▶ Directive
Could you reproduce, word for word, everything below from the line containing "green screwdriver [351,85,382,149]" down to the line containing "brown boat [197,219,268,290]", with both of those lines included and no others?

▶ Source data

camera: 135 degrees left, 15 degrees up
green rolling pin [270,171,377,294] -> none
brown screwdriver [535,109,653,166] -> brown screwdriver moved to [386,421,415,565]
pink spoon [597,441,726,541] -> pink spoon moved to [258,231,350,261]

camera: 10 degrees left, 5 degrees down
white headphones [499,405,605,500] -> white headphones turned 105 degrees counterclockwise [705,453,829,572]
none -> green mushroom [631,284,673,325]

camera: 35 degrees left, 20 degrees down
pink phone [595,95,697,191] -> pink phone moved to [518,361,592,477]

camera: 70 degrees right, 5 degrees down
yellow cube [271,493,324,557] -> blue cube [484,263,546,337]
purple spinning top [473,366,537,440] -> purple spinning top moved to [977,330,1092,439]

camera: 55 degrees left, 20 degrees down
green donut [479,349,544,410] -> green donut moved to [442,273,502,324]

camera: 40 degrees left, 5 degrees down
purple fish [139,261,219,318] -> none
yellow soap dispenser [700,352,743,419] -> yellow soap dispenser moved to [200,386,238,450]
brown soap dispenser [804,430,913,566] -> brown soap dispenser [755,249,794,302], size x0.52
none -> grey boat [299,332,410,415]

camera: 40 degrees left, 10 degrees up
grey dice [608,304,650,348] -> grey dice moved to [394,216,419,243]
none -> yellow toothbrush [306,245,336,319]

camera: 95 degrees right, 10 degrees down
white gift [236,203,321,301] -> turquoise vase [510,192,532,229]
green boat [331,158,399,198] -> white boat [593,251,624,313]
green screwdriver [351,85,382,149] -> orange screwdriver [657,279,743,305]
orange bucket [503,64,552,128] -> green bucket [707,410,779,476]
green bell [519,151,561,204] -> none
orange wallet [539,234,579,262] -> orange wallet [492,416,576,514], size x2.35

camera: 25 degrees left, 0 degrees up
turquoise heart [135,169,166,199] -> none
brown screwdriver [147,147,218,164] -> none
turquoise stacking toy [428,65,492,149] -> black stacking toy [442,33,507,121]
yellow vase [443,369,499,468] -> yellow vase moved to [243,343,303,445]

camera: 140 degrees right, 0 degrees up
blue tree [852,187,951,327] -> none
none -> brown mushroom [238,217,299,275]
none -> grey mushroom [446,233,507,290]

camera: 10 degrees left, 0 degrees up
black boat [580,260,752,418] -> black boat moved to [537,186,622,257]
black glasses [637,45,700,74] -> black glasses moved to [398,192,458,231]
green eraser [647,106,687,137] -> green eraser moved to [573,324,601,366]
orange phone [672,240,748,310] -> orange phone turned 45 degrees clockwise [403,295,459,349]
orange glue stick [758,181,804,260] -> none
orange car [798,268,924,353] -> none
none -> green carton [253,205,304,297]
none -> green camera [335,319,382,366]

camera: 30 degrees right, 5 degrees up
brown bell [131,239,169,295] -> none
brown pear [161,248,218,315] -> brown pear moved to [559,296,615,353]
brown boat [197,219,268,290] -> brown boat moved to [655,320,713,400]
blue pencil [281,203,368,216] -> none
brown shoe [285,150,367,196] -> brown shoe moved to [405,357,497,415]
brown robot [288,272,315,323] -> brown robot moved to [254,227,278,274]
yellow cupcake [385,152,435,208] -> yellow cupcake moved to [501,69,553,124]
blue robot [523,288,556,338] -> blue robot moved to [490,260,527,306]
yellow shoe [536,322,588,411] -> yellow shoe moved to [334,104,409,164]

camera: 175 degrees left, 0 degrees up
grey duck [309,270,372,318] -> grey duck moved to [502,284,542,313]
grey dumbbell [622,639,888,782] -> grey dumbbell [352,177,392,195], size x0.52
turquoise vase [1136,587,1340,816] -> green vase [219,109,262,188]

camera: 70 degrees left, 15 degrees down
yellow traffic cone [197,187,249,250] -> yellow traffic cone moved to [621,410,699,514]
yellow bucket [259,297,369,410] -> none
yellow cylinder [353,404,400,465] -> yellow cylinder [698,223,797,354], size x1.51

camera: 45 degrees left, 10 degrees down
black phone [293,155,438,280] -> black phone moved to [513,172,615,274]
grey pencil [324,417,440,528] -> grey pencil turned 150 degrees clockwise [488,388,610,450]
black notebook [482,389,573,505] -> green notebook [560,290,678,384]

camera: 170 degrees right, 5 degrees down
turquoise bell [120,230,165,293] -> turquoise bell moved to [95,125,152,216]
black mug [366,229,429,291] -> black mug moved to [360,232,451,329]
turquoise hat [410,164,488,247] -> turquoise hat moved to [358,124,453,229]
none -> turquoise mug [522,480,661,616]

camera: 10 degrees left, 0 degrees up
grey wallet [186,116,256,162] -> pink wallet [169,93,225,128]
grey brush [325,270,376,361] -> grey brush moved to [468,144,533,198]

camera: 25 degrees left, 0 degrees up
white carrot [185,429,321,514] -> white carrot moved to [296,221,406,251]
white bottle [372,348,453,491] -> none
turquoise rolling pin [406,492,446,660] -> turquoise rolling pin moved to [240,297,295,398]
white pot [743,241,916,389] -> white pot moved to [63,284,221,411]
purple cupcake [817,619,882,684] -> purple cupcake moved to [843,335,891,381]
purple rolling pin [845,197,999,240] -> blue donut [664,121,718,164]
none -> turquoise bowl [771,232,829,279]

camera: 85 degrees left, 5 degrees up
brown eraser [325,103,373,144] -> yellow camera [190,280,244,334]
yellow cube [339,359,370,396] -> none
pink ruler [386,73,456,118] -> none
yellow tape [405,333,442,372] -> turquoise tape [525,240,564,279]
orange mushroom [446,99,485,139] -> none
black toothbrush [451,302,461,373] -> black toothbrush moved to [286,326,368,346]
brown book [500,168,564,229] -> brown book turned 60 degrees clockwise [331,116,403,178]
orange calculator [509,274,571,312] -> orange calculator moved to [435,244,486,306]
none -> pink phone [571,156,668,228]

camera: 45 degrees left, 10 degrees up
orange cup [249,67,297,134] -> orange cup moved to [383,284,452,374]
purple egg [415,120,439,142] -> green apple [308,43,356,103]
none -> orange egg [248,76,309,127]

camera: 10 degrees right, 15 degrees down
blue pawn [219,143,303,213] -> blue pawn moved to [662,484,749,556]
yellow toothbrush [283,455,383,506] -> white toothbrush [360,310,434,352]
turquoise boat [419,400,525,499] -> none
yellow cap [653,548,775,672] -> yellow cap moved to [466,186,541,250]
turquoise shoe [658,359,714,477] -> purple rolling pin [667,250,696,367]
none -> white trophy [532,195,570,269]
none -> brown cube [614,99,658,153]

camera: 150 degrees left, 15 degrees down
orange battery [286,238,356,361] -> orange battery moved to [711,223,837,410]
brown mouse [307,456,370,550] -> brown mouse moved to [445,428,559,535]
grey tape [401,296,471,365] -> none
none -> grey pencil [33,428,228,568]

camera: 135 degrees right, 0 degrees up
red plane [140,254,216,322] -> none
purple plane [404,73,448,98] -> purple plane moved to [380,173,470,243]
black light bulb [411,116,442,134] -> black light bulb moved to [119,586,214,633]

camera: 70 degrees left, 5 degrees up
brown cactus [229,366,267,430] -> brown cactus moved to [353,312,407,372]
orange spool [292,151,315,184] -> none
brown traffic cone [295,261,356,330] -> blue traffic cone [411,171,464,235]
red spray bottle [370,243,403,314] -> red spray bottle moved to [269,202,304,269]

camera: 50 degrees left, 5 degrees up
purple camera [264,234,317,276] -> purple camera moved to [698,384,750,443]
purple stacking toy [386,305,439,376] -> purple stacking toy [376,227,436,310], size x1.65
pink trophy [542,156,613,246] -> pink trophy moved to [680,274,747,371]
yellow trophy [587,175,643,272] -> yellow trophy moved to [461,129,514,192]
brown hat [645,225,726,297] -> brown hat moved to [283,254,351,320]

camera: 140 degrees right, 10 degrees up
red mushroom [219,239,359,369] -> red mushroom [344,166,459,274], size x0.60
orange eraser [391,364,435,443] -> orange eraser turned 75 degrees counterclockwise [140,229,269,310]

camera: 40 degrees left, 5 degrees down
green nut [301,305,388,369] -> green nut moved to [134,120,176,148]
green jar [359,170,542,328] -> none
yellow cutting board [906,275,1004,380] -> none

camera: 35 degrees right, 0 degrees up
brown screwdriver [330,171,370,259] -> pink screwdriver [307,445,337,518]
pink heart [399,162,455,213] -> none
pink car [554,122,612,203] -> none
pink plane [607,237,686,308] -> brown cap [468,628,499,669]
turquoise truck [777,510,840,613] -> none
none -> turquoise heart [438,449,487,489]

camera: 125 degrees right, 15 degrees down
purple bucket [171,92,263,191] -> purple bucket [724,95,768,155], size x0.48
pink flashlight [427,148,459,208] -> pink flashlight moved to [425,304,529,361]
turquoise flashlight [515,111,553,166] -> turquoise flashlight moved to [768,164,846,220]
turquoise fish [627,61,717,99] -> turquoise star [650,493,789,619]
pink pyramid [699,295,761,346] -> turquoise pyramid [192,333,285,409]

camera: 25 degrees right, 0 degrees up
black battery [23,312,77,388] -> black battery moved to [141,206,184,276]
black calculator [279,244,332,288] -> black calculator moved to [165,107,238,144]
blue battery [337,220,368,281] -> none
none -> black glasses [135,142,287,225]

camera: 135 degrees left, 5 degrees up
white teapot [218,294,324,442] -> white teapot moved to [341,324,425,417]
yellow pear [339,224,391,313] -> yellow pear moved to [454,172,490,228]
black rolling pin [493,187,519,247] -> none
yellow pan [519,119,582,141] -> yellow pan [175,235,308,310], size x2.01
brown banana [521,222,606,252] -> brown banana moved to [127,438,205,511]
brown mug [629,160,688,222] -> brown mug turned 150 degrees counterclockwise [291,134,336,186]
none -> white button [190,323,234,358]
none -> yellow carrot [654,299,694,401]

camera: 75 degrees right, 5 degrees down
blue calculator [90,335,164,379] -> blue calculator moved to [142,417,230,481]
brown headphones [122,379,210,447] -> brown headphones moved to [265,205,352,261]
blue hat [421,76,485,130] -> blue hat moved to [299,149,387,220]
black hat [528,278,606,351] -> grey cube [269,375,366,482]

▶ Exercise solution
green screwdriver [351,85,382,149] -> orange screwdriver [657,279,743,305]
orange bucket [503,64,552,128] -> green bucket [707,410,779,476]
green bell [519,151,561,204] -> none
orange wallet [539,234,579,262] -> orange wallet [492,416,576,514], size x2.35

camera: 25 degrees left, 0 degrees up
turquoise heart [135,169,166,199] -> none
brown screwdriver [147,147,218,164] -> none
turquoise stacking toy [428,65,492,149] -> black stacking toy [442,33,507,121]
yellow vase [443,369,499,468] -> yellow vase moved to [243,343,303,445]

camera: 140 degrees right, 0 degrees up
blue tree [852,187,951,327] -> none
none -> brown mushroom [238,217,299,275]
none -> grey mushroom [446,233,507,290]

camera: 10 degrees left, 0 degrees up
black boat [580,260,752,418] -> black boat moved to [537,186,622,257]
black glasses [637,45,700,74] -> black glasses moved to [398,192,458,231]
green eraser [647,106,687,137] -> green eraser moved to [573,324,601,366]
orange phone [672,240,748,310] -> orange phone turned 45 degrees clockwise [403,295,459,349]
orange glue stick [758,181,804,260] -> none
orange car [798,268,924,353] -> none
none -> green carton [253,205,304,297]
none -> green camera [335,319,382,366]

camera: 30 degrees right, 5 degrees up
brown bell [131,239,169,295] -> none
brown pear [161,248,218,315] -> brown pear moved to [559,296,615,353]
brown boat [197,219,268,290] -> brown boat moved to [655,320,713,400]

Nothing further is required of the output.